Collected data entries:

= = = = = = =

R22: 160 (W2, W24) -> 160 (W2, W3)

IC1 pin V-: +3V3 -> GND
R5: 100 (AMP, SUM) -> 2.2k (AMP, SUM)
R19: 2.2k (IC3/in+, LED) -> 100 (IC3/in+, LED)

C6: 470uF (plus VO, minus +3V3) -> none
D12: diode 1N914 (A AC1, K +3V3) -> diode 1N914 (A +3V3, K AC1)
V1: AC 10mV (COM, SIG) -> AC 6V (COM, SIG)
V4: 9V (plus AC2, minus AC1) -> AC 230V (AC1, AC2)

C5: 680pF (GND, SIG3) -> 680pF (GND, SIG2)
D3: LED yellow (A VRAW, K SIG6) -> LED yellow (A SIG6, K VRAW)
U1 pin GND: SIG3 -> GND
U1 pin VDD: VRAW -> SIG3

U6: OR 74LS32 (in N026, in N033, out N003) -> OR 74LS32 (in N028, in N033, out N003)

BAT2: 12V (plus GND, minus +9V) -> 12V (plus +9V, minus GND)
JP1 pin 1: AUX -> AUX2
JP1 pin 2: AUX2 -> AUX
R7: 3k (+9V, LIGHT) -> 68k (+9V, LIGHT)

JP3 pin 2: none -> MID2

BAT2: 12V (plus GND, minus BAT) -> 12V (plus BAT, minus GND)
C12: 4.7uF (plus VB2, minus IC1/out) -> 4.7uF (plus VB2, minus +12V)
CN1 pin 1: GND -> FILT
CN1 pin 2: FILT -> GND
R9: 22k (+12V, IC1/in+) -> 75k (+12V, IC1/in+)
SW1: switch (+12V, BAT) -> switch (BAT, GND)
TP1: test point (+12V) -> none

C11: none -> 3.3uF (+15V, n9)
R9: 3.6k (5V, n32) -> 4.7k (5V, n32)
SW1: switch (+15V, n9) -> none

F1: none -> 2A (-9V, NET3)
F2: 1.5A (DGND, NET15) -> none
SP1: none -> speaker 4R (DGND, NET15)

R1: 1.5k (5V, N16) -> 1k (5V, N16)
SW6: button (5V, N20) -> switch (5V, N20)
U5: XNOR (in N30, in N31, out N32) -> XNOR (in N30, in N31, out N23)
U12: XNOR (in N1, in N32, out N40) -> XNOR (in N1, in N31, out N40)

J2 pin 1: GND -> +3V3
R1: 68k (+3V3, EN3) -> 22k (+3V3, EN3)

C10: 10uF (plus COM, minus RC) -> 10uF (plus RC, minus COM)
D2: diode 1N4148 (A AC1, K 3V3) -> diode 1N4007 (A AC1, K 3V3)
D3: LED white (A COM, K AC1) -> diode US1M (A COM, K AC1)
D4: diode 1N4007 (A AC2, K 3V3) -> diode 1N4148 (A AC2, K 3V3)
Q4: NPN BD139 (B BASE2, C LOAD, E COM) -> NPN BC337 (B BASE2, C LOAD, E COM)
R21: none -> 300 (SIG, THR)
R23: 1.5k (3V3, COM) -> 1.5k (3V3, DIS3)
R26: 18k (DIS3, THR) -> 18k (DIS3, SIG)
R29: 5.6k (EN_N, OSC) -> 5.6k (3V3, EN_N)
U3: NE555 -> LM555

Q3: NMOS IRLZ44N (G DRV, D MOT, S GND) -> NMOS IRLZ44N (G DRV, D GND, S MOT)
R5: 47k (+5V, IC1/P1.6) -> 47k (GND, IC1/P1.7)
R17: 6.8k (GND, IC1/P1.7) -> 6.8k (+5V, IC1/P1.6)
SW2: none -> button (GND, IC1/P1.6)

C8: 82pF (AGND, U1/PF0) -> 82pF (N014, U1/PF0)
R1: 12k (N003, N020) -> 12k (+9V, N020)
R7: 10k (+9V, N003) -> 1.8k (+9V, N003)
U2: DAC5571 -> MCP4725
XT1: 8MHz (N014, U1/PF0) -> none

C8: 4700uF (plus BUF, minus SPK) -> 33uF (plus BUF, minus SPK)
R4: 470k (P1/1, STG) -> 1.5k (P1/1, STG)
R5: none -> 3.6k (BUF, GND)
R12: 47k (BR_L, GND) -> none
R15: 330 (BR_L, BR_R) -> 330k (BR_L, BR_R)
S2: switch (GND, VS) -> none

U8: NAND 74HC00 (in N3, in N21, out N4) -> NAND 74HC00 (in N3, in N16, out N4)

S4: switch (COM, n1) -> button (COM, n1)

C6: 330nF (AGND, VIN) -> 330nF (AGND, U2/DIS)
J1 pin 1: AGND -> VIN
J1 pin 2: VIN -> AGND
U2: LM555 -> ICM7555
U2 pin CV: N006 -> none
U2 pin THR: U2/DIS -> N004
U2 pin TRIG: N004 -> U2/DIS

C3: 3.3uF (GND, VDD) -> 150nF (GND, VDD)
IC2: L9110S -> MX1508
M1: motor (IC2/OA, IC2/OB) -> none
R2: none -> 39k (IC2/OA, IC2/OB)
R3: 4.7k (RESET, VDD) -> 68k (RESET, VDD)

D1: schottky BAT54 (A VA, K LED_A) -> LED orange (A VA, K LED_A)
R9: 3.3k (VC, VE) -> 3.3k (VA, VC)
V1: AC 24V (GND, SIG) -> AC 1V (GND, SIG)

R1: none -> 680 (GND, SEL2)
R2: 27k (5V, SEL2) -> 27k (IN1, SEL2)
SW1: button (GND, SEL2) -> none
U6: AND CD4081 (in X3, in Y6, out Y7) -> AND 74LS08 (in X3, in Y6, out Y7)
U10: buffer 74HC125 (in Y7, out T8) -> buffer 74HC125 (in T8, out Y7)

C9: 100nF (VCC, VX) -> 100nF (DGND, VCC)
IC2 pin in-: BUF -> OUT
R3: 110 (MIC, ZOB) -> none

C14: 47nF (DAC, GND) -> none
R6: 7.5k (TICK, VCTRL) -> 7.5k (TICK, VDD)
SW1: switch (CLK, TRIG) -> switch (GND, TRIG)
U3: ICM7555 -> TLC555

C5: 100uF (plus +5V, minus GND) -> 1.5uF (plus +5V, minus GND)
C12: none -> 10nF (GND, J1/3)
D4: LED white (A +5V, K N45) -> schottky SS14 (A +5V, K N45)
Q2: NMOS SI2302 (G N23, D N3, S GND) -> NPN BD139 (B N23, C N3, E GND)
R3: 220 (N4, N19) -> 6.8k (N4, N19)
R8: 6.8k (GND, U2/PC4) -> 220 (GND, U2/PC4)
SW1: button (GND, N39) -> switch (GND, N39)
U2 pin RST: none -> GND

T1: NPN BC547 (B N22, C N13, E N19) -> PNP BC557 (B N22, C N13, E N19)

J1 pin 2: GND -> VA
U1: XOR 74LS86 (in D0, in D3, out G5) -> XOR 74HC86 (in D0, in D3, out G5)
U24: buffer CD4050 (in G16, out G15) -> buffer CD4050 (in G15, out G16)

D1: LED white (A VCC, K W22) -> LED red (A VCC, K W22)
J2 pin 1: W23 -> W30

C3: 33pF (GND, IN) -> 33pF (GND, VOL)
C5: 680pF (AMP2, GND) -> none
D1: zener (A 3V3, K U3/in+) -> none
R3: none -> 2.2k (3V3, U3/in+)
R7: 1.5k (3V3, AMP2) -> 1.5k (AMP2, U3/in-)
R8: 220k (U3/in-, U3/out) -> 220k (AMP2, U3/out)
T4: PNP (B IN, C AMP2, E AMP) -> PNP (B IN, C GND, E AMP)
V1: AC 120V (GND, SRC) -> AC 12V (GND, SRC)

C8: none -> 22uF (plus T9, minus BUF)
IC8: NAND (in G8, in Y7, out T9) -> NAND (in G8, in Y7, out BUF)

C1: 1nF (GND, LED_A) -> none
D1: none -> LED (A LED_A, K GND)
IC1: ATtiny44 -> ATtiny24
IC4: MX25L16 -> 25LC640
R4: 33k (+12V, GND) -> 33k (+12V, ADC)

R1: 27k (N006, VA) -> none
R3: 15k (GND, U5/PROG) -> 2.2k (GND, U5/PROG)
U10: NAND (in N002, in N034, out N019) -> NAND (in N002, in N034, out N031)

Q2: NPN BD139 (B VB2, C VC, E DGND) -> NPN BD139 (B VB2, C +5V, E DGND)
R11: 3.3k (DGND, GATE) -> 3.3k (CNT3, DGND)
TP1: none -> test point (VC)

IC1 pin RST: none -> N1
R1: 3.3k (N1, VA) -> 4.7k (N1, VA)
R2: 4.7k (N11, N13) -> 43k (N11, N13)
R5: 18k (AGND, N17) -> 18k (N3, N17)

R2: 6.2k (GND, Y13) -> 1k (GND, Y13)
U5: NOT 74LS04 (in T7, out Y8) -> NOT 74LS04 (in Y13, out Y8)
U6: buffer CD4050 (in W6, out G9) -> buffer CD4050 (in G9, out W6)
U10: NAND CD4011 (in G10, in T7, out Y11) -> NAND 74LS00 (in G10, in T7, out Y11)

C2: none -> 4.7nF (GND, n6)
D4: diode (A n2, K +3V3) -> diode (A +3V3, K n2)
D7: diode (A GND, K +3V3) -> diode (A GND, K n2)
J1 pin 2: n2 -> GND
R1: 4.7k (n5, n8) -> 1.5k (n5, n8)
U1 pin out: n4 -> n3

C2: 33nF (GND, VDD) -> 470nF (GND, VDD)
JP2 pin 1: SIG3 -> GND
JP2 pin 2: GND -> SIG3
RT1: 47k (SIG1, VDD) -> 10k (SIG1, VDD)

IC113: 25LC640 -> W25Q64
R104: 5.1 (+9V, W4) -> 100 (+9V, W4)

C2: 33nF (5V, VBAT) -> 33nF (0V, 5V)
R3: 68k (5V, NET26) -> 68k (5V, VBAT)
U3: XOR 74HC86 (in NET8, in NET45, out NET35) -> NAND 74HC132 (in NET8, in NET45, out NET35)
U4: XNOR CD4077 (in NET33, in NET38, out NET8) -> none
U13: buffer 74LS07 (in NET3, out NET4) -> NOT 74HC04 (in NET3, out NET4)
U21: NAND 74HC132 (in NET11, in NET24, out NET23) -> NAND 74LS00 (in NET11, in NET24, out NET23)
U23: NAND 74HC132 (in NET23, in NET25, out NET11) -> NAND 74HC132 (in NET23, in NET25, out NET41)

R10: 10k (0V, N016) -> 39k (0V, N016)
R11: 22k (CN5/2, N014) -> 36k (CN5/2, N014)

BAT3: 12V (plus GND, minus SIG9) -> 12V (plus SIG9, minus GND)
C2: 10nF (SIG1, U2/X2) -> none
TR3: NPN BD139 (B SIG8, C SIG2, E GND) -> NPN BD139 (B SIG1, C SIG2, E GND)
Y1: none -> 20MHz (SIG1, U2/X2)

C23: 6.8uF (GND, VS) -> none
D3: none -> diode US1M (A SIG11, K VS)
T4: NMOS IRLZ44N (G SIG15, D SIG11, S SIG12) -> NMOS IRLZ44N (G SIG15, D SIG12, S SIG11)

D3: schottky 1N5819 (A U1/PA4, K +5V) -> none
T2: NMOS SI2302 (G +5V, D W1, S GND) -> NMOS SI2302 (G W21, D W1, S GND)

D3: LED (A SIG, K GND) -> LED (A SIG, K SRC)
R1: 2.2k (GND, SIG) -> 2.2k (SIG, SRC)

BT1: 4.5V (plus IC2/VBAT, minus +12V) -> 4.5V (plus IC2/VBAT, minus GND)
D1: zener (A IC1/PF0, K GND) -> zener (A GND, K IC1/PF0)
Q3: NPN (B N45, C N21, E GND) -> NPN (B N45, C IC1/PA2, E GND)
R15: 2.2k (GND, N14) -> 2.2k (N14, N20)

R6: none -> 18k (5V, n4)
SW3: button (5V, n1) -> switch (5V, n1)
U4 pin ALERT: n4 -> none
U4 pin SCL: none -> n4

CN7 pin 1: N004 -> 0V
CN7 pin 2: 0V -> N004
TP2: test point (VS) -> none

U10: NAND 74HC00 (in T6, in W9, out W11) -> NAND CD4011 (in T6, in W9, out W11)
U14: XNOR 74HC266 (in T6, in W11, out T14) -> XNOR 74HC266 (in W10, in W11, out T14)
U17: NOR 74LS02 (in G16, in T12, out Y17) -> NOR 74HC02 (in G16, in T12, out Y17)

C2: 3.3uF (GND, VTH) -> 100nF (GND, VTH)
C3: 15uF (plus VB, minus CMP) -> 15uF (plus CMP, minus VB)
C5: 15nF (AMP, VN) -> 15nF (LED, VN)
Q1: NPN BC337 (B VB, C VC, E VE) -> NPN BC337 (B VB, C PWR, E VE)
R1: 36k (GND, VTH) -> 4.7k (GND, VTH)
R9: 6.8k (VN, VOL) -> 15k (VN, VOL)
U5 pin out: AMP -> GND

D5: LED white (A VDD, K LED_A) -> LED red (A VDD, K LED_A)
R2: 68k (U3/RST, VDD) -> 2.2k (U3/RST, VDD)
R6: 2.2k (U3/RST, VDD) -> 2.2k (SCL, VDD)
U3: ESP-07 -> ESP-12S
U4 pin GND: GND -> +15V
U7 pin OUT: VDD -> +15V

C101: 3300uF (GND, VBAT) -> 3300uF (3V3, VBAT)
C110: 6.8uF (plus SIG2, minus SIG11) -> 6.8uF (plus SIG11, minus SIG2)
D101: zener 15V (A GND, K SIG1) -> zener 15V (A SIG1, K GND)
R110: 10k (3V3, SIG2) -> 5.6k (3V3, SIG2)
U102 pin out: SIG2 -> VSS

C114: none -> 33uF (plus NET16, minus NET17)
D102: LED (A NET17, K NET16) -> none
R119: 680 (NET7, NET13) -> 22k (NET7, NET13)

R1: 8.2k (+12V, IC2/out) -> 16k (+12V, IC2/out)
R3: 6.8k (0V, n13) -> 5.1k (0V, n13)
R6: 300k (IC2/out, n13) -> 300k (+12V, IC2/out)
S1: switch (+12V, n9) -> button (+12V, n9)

= = = = = = =

Only the lines above starting with the one with "R1: 2.2k (GND, SIG) -> 2.2k (SIG, SRC)" and going through the one with "R3: 6.8k (0V, n13) -> 5.1k (0V, n13)" are to be copied, word for word and with both ends kept.

**COMPLETED TASK:**
R1: 2.2k (GND, SIG) -> 2.2k (SIG, SRC)

BT1: 4.5V (plus IC2/VBAT, minus +12V) -> 4.5V (plus IC2/VBAT, minus GND)
D1: zener (A IC1/PF0, K GND) -> zener (A GND, K IC1/PF0)
Q3: NPN (B N45, C N21, E GND) -> NPN (B N45, C IC1/PA2, E GND)
R15: 2.2k (GND, N14) -> 2.2k (N14, N20)

R6: none -> 18k (5V, n4)
SW3: button (5V, n1) -> switch (5V, n1)
U4 pin ALERT: n4 -> none
U4 pin SCL: none -> n4

CN7 pin 1: N004 -> 0V
CN7 pin 2: 0V -> N004
TP2: test point (VS) -> none

U10: NAND 74HC00 (in T6, in W9, out W11) -> NAND CD4011 (in T6, in W9, out W11)
U14: XNOR 74HC266 (in T6, in W11, out T14) -> XNOR 74HC266 (in W10, in W11, out T14)
U17: NOR 74LS02 (in G16, in T12, out Y17) -> NOR 74HC02 (in G16, in T12, out Y17)

C2: 3.3uF (GND, VTH) -> 100nF (GND, VTH)
C3: 15uF (plus VB, minus CMP) -> 15uF (plus CMP, minus VB)
C5: 15nF (AMP, VN) -> 15nF (LED, VN)
Q1: NPN BC337 (B VB, C VC, E VE) -> NPN BC337 (B VB, C PWR, E VE)
R1: 36k (GND, VTH) -> 4.7k (GND, VTH)
R9: 6.8k (VN, VOL) -> 15k (VN, VOL)
U5 pin out: AMP -> GND

D5: LED white (A VDD, K LED_A) -> LED red (A VDD, K LED_A)
R2: 68k (U3/RST, VDD) -> 2.2k (U3/RST, VDD)
R6: 2.2k (U3/RST, VDD) -> 2.2k (SCL, VDD)
U3: ESP-07 -> ESP-12S
U4 pin GND: GND -> +15V
U7 pin OUT: VDD -> +15V

C101: 3300uF (GND, VBAT) -> 3300uF (3V3, VBAT)
C110: 6.8uF (plus SIG2, minus SIG11) -> 6.8uF (plus SIG11, minus SIG2)
D101: zener 15V (A GND, K SIG1) -> zener 15V (A SIG1, K GND)
R110: 10k (3V3, SIG2) -> 5.6k (3V3, SIG2)
U102 pin out: SIG2 -> VSS

C114: none -> 33uF (plus NET16, minus NET17)
D102: LED (A NET17, K NET16) -> none
R119: 680 (NET7, NET13) -> 22k (NET7, NET13)

R1: 8.2k (+12V, IC2/out) -> 16k (+12V, IC2/out)
R3: 6.8k (0V, n13) -> 5.1k (0V, n13)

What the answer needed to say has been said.